» ABOUT THIS EXERCISE
Throughout the entries below, report every line where "orange" is found.

» MATERIAL PROVIDED
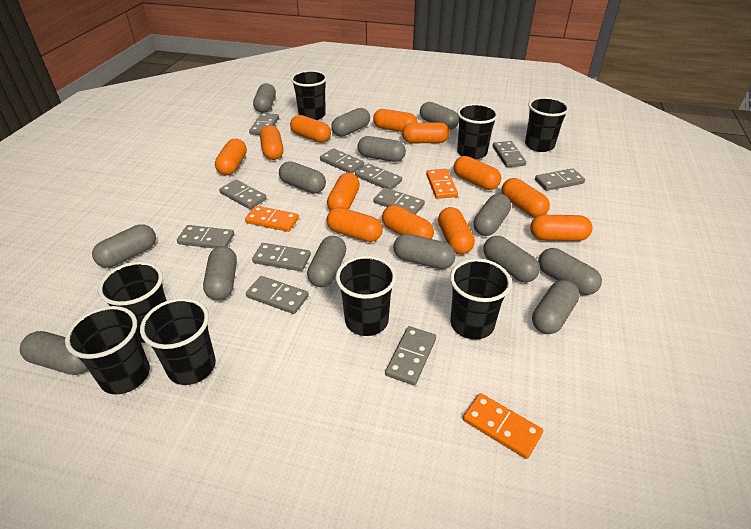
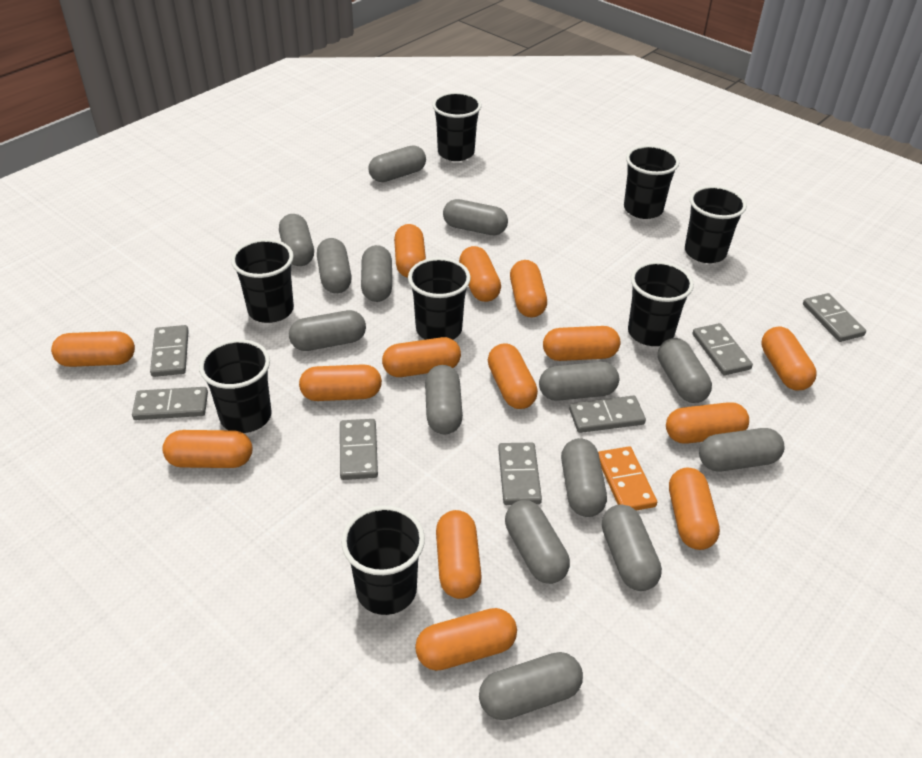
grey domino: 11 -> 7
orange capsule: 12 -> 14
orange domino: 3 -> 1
==
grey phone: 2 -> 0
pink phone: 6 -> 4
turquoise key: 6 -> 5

» SOLUTION TO THIS TASK
orange capsule: 12 -> 14
orange domino: 3 -> 1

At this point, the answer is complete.